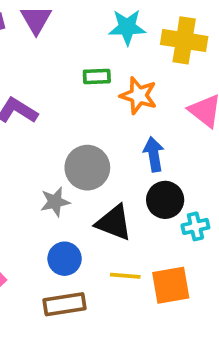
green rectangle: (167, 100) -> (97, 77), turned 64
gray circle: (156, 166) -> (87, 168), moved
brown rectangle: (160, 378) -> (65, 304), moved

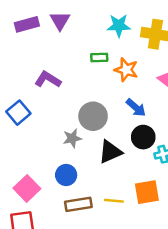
blue arrow: (154, 154) -> (136, 108), turned 140
black triangle: (114, 223) -> (110, 152), turned -45
blue circle: (65, 259) -> (66, 175), moved
yellow line: (125, 276) -> (114, 201), moved

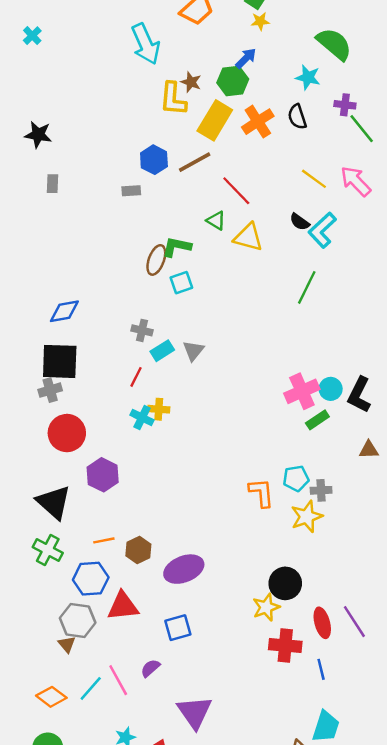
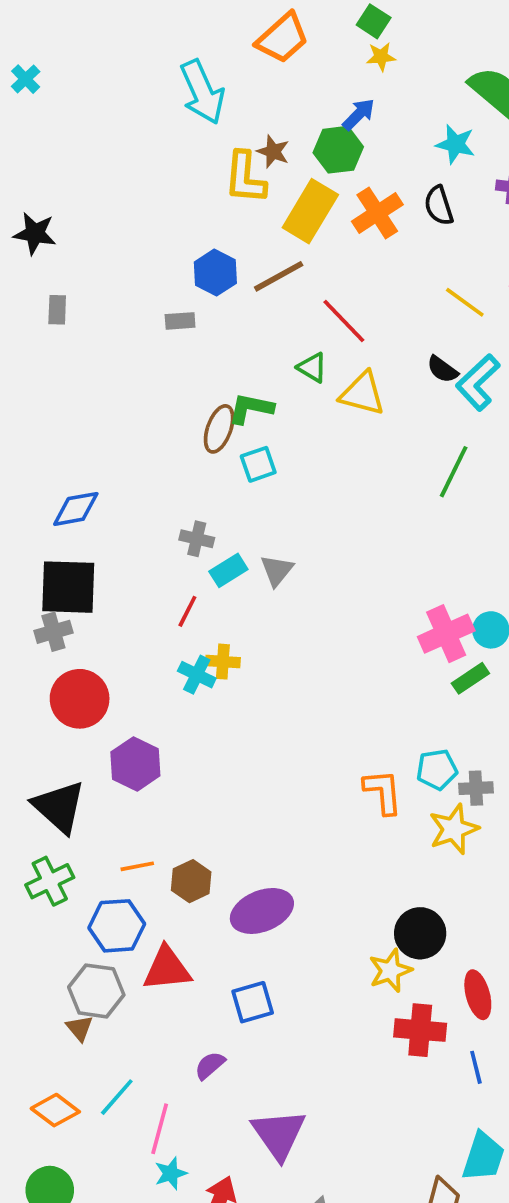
green cross: (48, 550) -> (50, 881), turned 36
pink line: (118, 680) -> (160, 1129), moved, turned 44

——————————

Task statement:
In full and without changes, repeat the listing above, but not its pictures.

Exercise answer:
green rectangle: (167, 100) -> (97, 77), turned 64
gray circle: (156, 166) -> (87, 168), moved
brown rectangle: (160, 378) -> (65, 304), moved

blue arrow: (154, 154) -> (136, 108), turned 140
black triangle: (114, 223) -> (110, 152), turned -45
blue circle: (65, 259) -> (66, 175), moved
yellow line: (125, 276) -> (114, 201), moved

green cross: (48, 550) -> (50, 881), turned 36
pink line: (118, 680) -> (160, 1129), moved, turned 44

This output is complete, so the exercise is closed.